## Work order
Below are some records; quote exactly the lines from the one that contains "GPS1 pin TX: 6 -> 5" through the one that contains "IMU3 pin INT: 10 -> 15", inclusive, and no others.

Saved data entries
+-------+
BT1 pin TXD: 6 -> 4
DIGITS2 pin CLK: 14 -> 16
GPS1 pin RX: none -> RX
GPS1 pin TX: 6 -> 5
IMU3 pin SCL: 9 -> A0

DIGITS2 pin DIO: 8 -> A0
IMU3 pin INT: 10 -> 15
+-------+
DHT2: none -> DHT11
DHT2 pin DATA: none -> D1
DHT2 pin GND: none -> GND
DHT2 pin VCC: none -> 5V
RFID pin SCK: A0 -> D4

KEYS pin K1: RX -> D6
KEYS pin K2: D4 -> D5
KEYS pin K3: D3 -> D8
+-------+
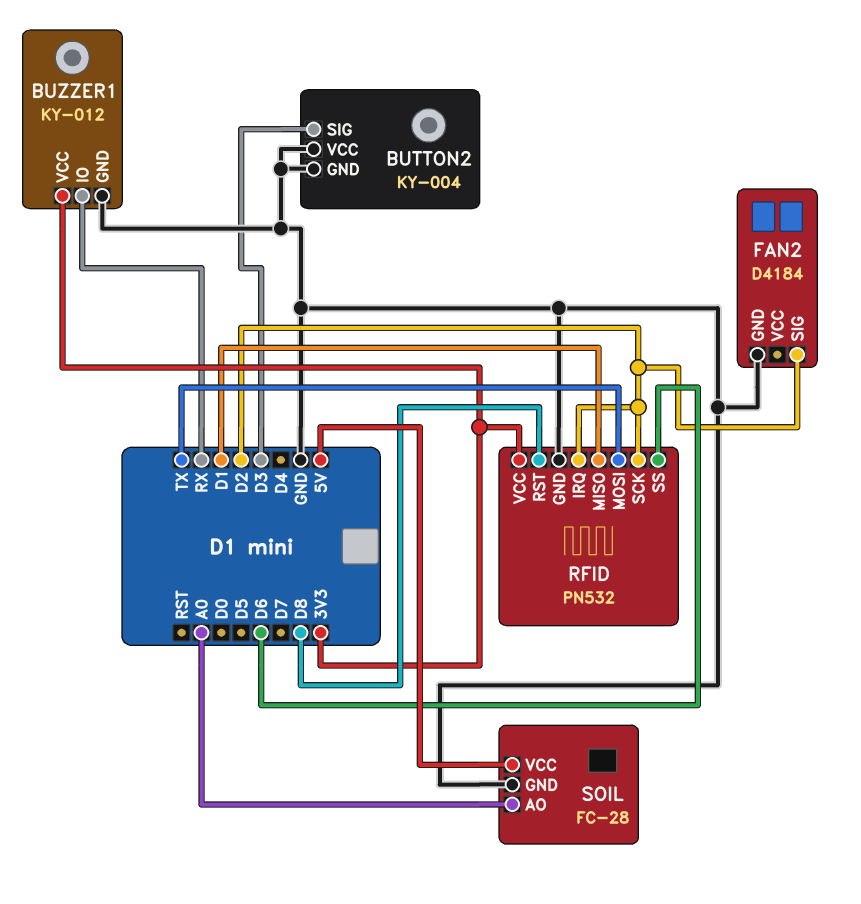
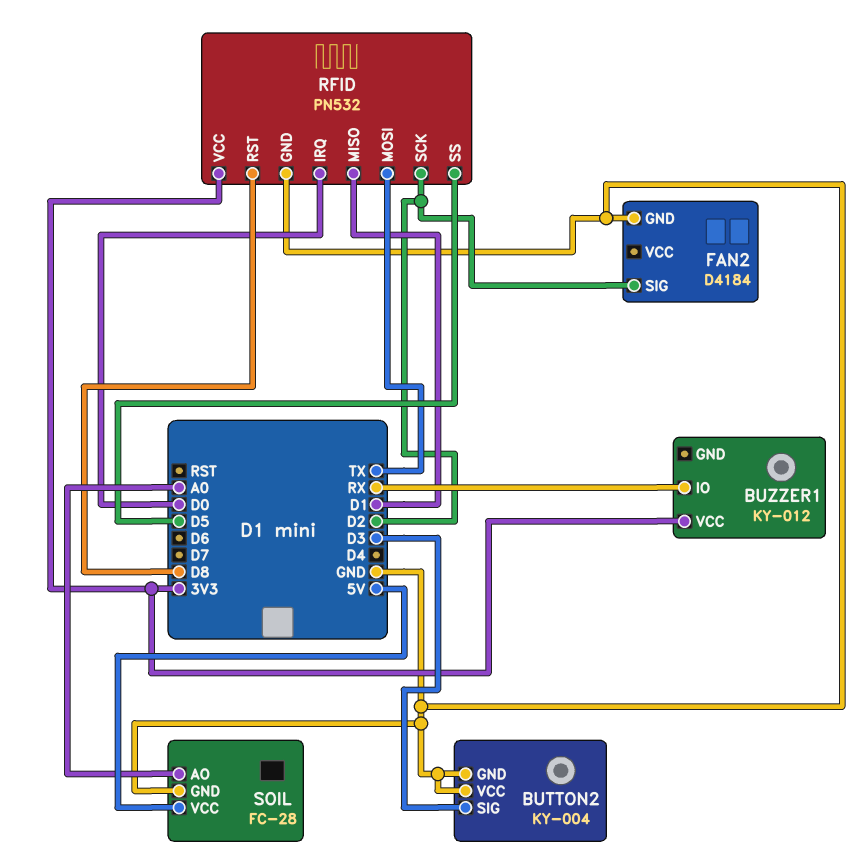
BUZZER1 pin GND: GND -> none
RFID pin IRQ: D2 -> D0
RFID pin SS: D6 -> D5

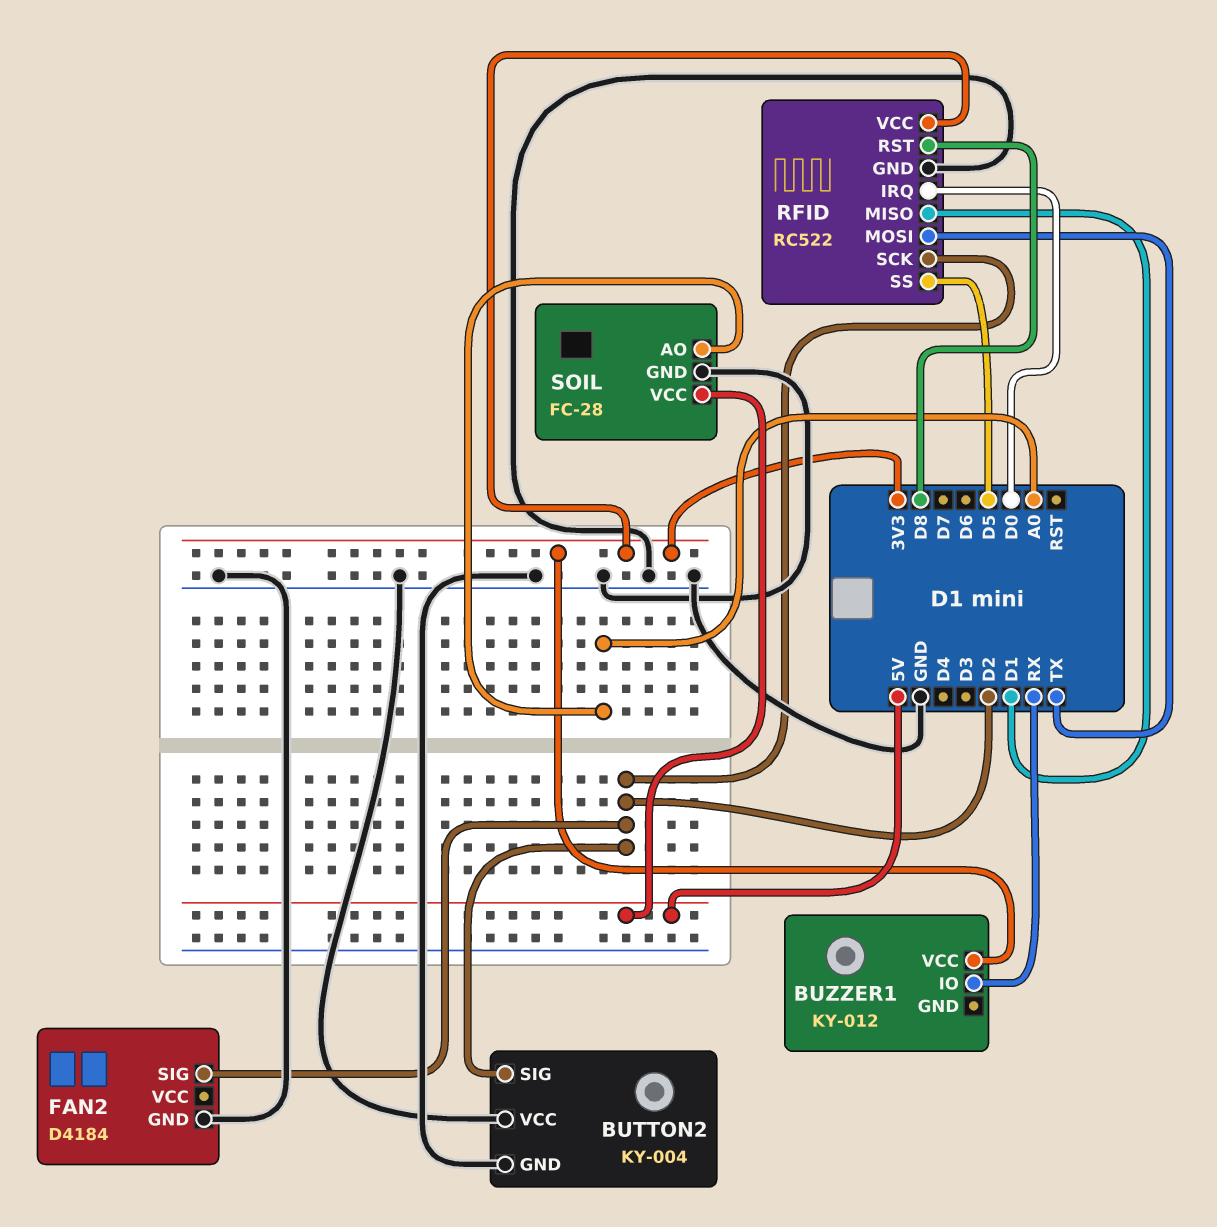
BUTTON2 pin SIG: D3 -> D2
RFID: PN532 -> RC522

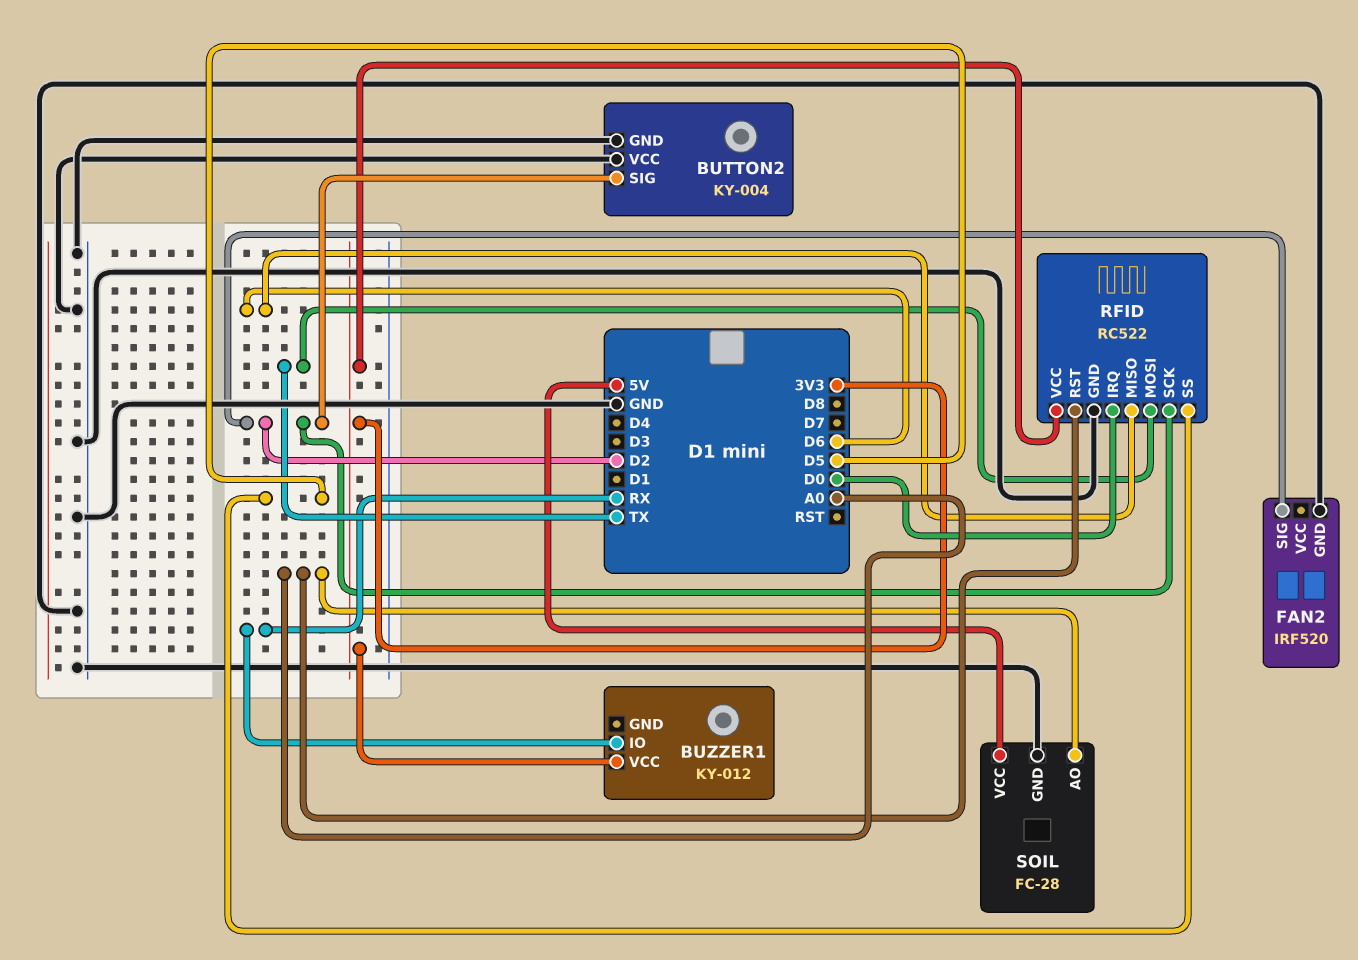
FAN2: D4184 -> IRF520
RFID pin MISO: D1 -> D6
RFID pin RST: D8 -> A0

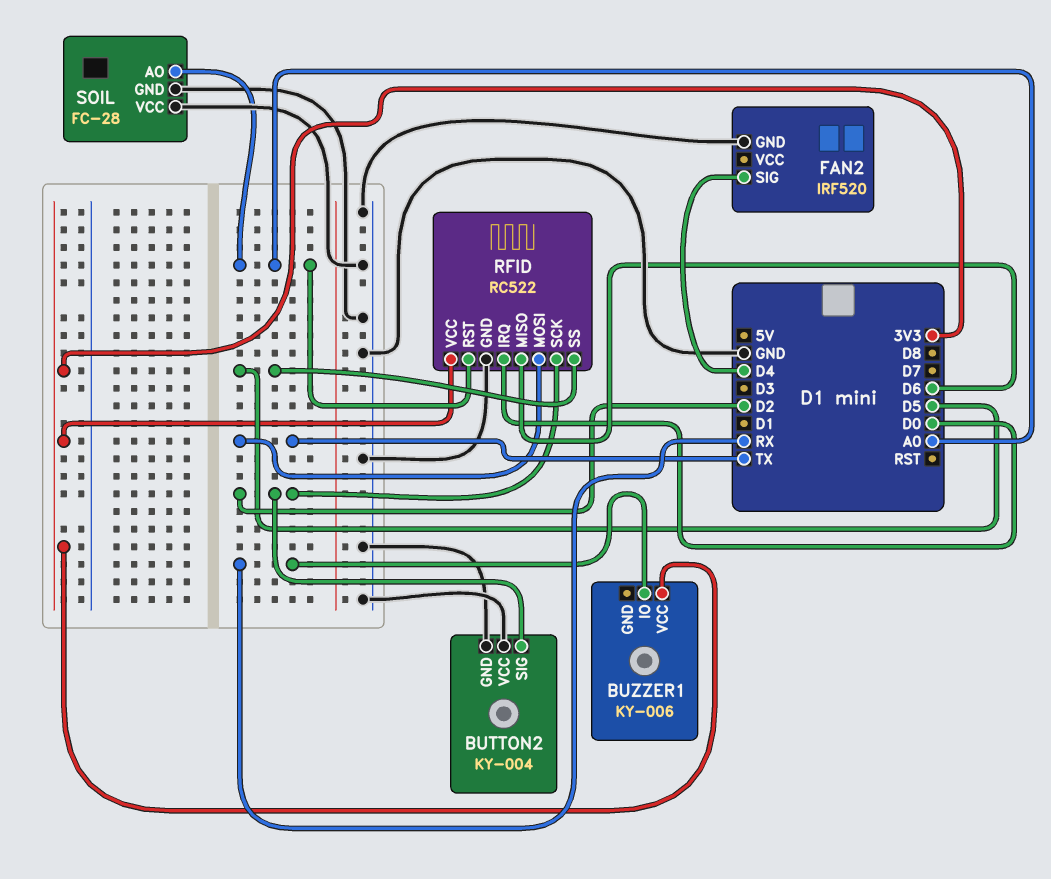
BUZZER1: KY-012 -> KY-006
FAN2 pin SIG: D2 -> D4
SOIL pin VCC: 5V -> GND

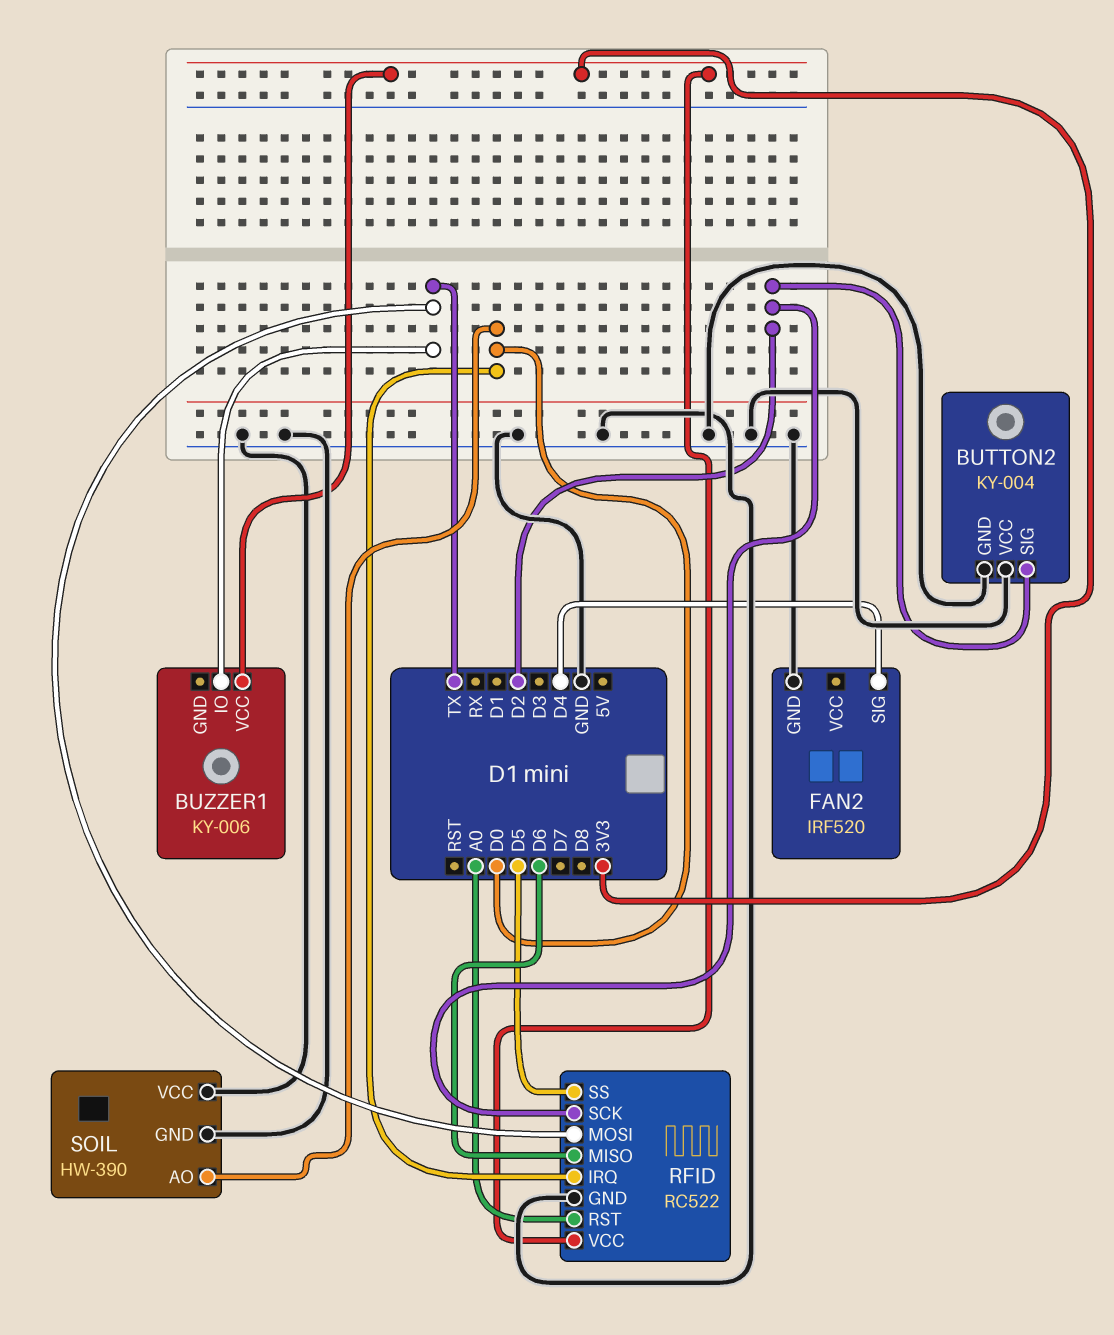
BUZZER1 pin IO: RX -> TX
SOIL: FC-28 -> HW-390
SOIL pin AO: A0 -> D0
+-------+
## Written reply
GPS1 pin TX: 6 -> 5
IMU3 pin SCL: 9 -> A0

DIGITS2 pin DIO: 8 -> A0
IMU3 pin INT: 10 -> 15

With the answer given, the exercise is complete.